Data shown –
========================================

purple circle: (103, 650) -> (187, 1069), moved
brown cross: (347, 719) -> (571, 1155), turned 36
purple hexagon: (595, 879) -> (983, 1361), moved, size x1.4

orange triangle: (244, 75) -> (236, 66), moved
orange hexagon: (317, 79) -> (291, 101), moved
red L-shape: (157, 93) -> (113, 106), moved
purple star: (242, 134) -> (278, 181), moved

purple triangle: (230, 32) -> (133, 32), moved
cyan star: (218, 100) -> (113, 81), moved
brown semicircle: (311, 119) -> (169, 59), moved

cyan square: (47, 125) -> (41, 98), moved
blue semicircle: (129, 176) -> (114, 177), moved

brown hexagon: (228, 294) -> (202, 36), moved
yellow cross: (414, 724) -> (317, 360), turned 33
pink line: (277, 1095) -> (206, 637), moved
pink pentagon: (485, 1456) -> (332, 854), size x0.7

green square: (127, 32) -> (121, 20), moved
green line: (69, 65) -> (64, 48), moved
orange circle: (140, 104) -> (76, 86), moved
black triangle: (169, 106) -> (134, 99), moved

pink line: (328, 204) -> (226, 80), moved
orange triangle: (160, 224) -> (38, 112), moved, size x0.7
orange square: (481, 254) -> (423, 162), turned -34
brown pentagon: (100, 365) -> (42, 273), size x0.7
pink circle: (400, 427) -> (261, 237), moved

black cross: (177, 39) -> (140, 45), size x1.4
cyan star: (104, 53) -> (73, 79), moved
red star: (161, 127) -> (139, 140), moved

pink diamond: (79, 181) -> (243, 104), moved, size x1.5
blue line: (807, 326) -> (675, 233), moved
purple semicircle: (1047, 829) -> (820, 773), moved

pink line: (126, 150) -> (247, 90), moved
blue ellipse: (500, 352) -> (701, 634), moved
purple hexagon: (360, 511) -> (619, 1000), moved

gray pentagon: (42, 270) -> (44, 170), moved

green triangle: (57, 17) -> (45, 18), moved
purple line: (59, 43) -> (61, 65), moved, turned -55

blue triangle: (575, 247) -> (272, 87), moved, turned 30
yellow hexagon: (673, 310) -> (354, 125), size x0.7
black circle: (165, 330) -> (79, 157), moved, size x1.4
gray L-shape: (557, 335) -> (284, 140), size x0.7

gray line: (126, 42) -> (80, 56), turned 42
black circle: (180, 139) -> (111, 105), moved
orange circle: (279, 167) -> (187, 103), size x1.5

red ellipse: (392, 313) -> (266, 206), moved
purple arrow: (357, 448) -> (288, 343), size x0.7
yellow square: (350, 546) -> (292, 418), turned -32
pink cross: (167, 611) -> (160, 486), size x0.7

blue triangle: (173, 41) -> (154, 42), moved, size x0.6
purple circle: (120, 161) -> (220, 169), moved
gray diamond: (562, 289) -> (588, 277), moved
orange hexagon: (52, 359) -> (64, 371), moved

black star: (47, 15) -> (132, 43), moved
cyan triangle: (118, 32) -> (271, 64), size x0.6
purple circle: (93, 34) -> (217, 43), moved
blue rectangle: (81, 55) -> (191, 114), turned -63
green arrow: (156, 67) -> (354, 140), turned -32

========================================

The problem –
Write out every line, unchanged, from the one containing "purple circle: (120, 161)" through the closing line of the data.

Output below –
purple circle: (120, 161) -> (220, 169), moved
gray diamond: (562, 289) -> (588, 277), moved
orange hexagon: (52, 359) -> (64, 371), moved

black star: (47, 15) -> (132, 43), moved
cyan triangle: (118, 32) -> (271, 64), size x0.6
purple circle: (93, 34) -> (217, 43), moved
blue rectangle: (81, 55) -> (191, 114), turned -63
green arrow: (156, 67) -> (354, 140), turned -32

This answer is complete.